▶ **ACTION ITEM**
Line by line, set down the records below from the first line through the line containing "Export Mailbox: [1605,436,2075,763]". Omit the pictures.

··· RECORDS SUPPLIED ···

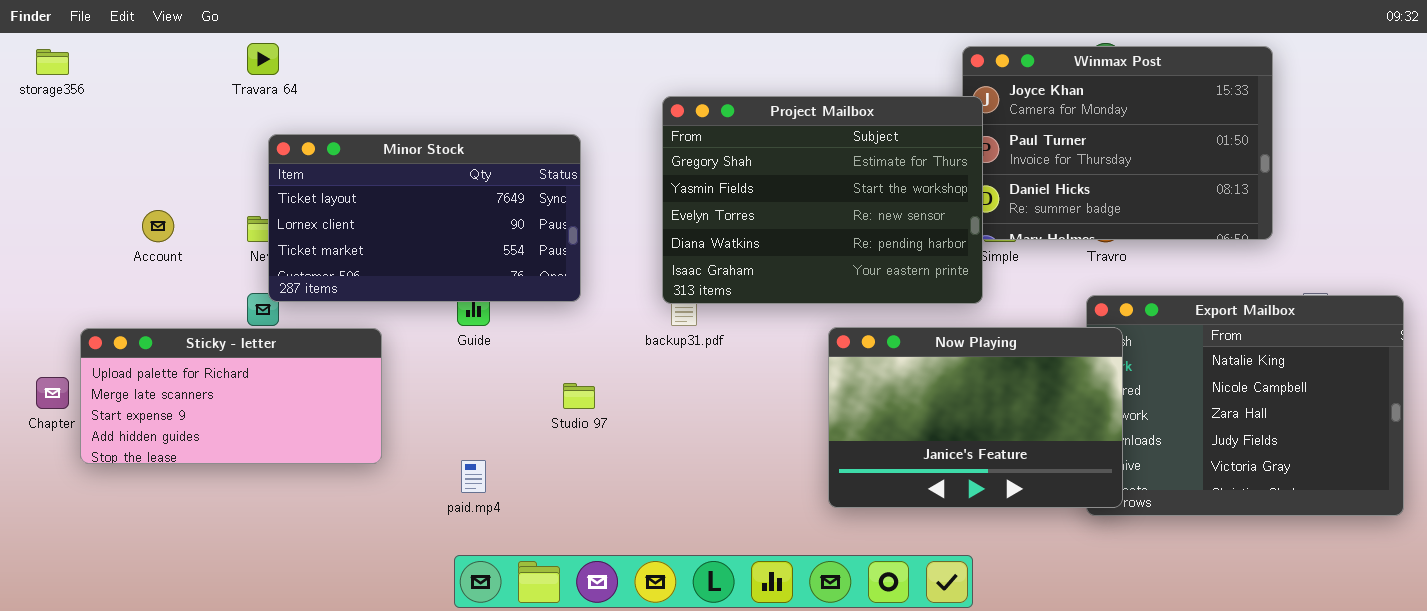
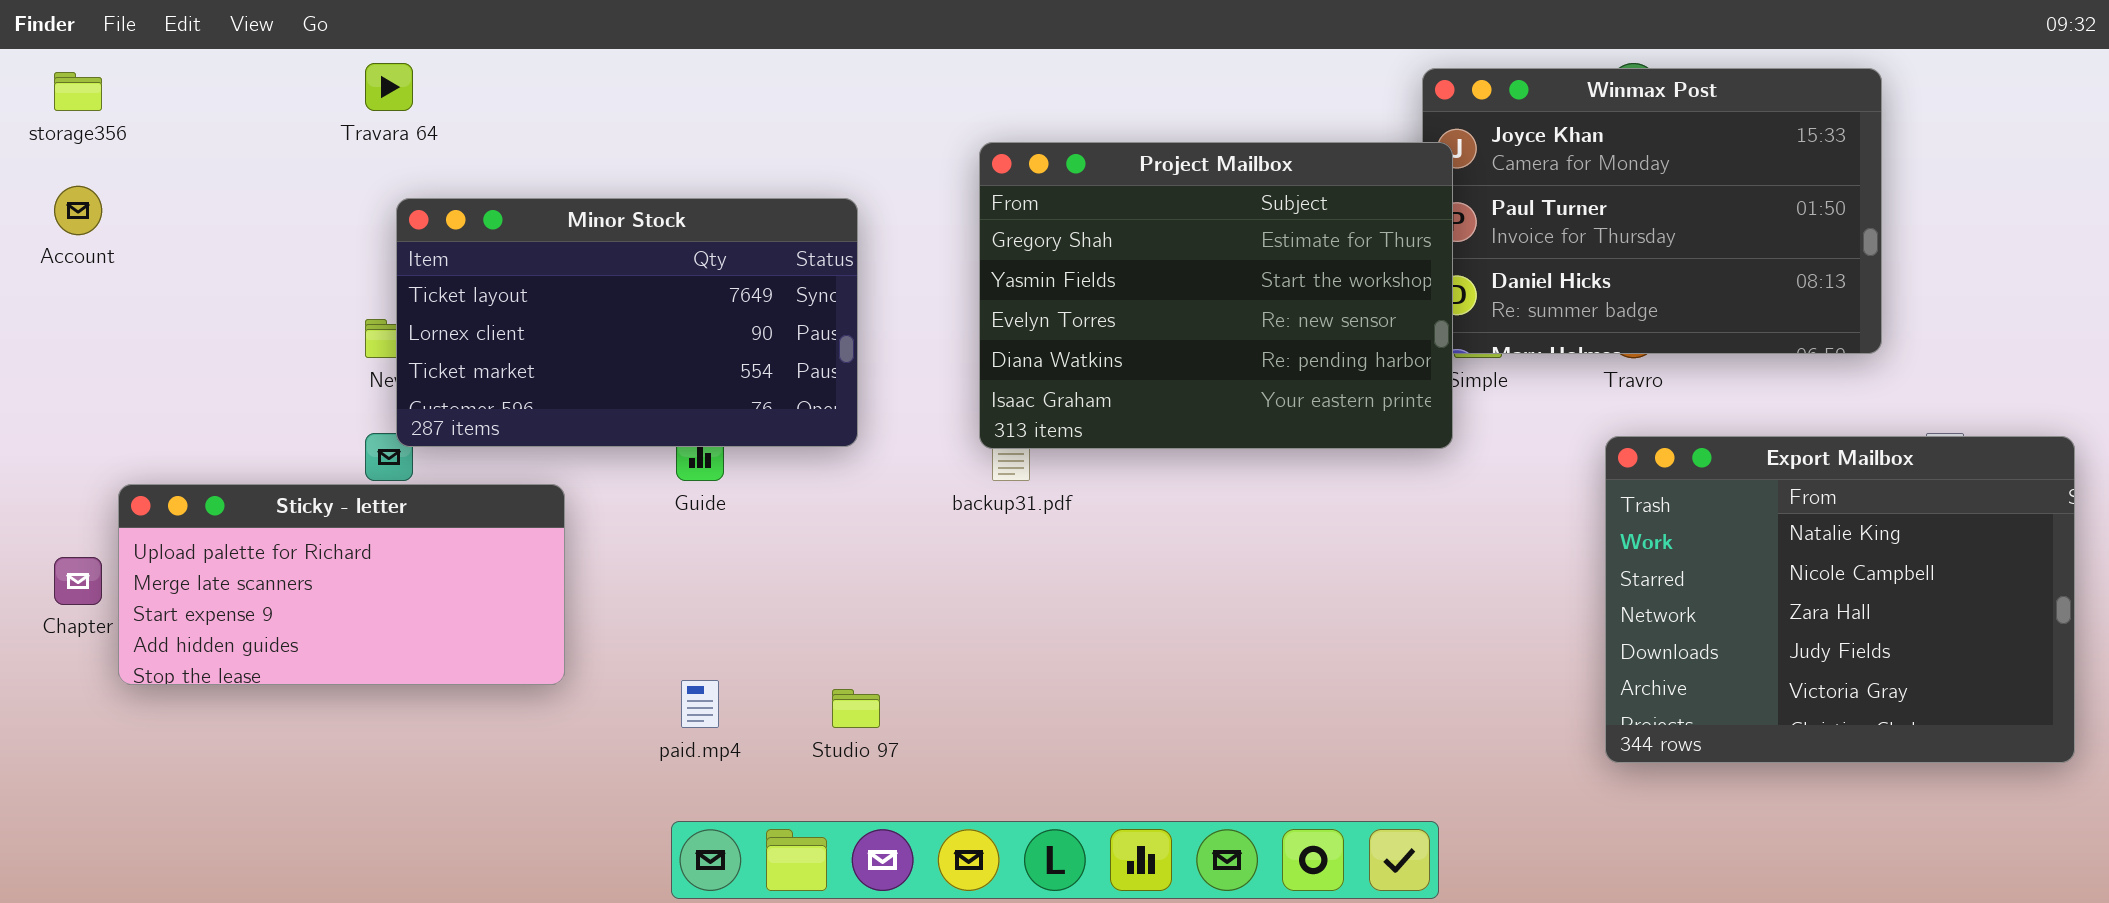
Account: [142,210,174,242] -> [54,186,102,235], moved
Now Playing: [828,327,1123,508] -> none, closed
Studio 97: [563,383,595,409] -> [832,689,880,728], moved

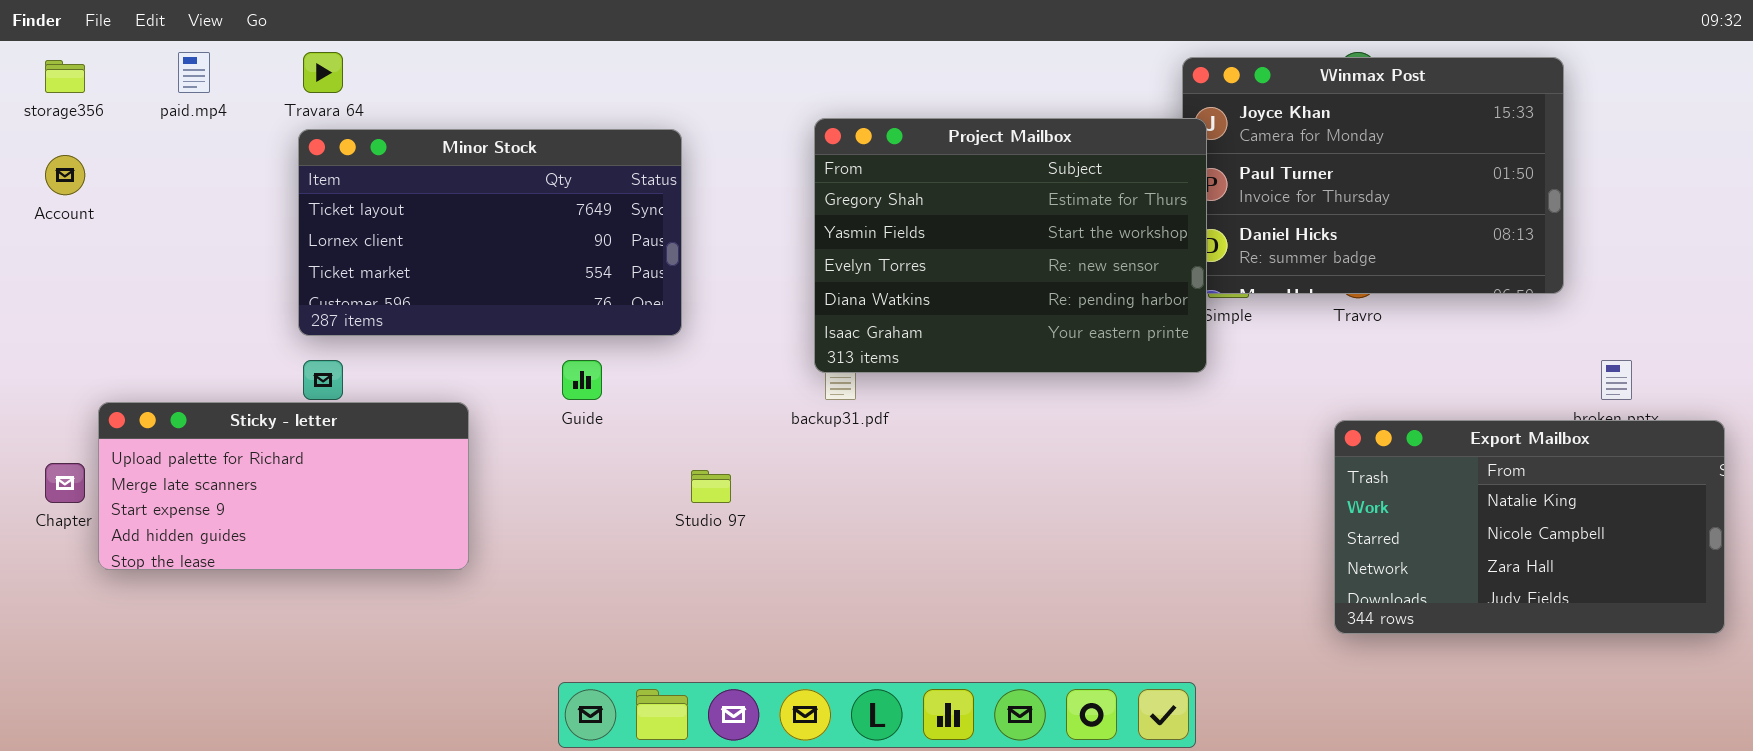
Minor Stock: [396,198,858,447] -> [298,129,682,336], moved
Export Mailbox: [1605,436,2075,763] -> [1334,420,1725,634], resized
paid.mp4: [681,680,719,728] -> [178,52,210,93], moved
Studio 97: [832,689,880,728] -> [691,470,731,503], moved

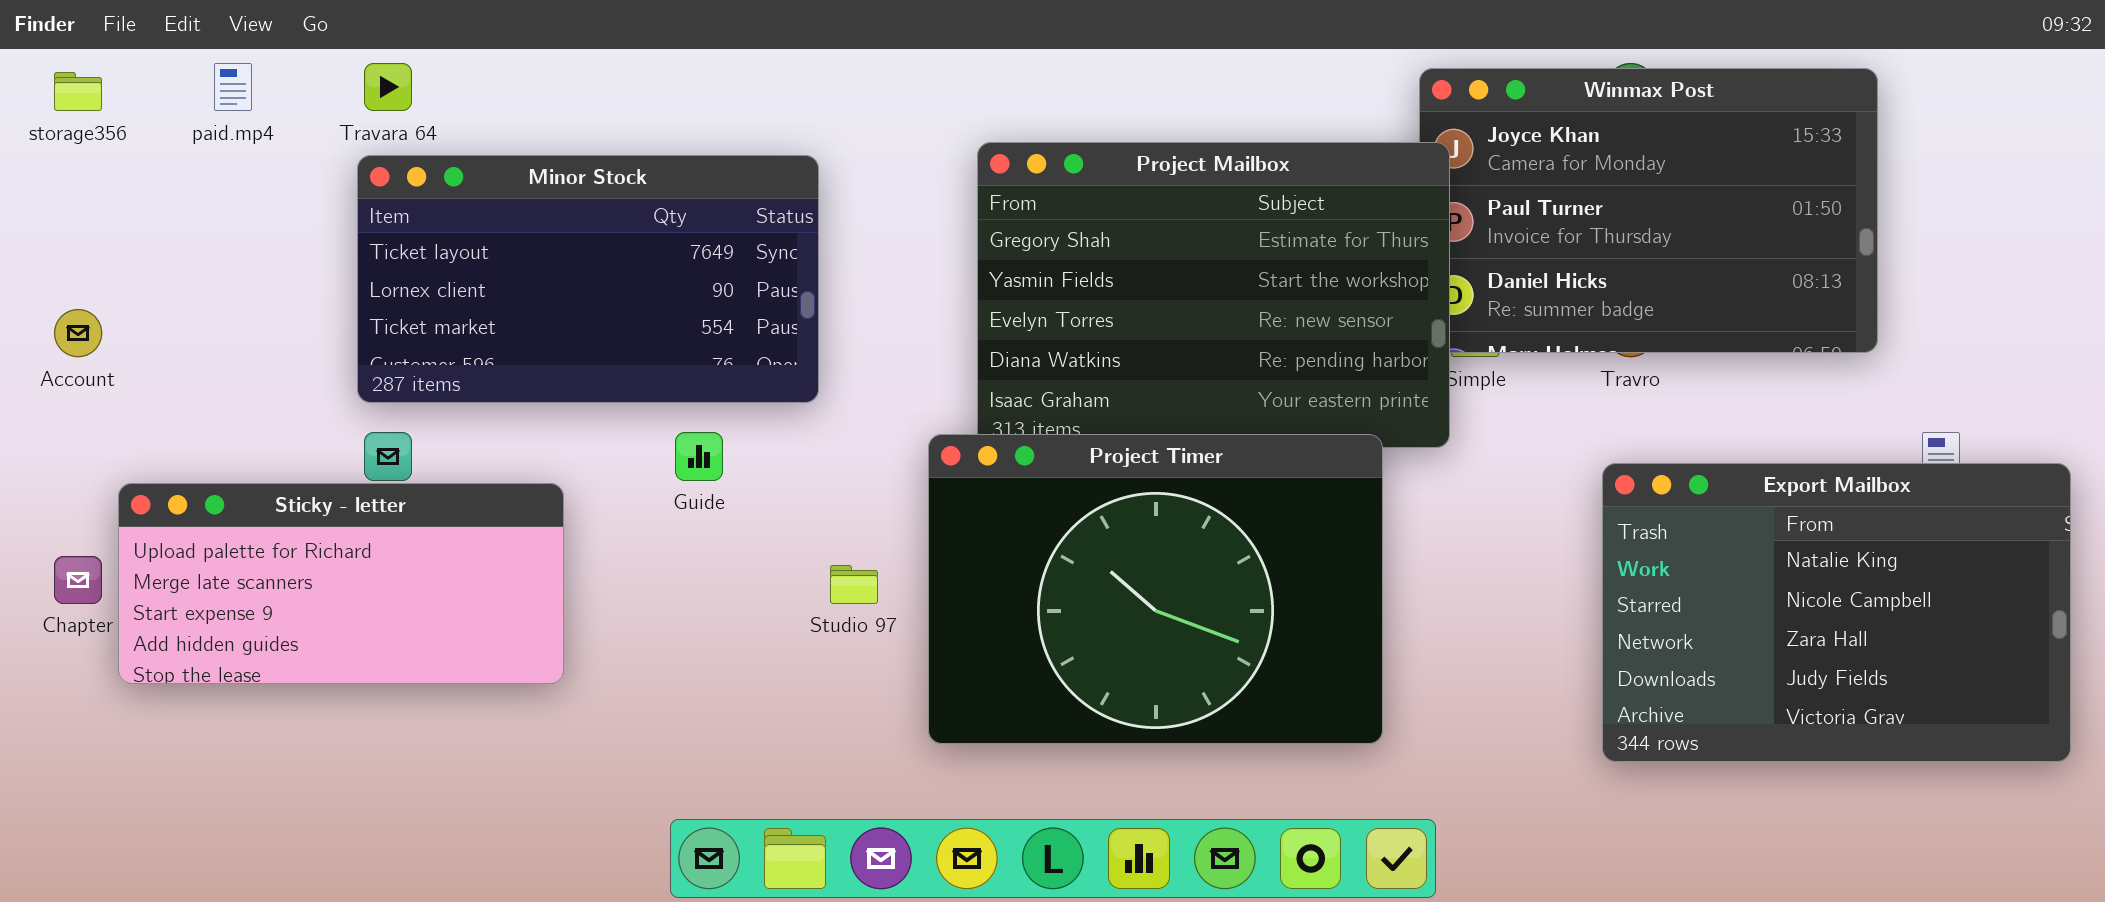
Account: [45,155,85,195] -> [54,309,102,357], moved
Project Timer: none -> [928,434,1383,744], opened
Export Mailbox: [1334,420,1725,634] -> [1602,463,2071,762], resized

···

▶ **COMPLETED EXERCISE**
Account: [142,210,174,242] -> [54,186,102,235], moved
Now Playing: [828,327,1123,508] -> none, closed
Studio 97: [563,383,595,409] -> [832,689,880,728], moved

Minor Stock: [396,198,858,447] -> [298,129,682,336], moved
Export Mailbox: [1605,436,2075,763] -> [1334,420,1725,634], resized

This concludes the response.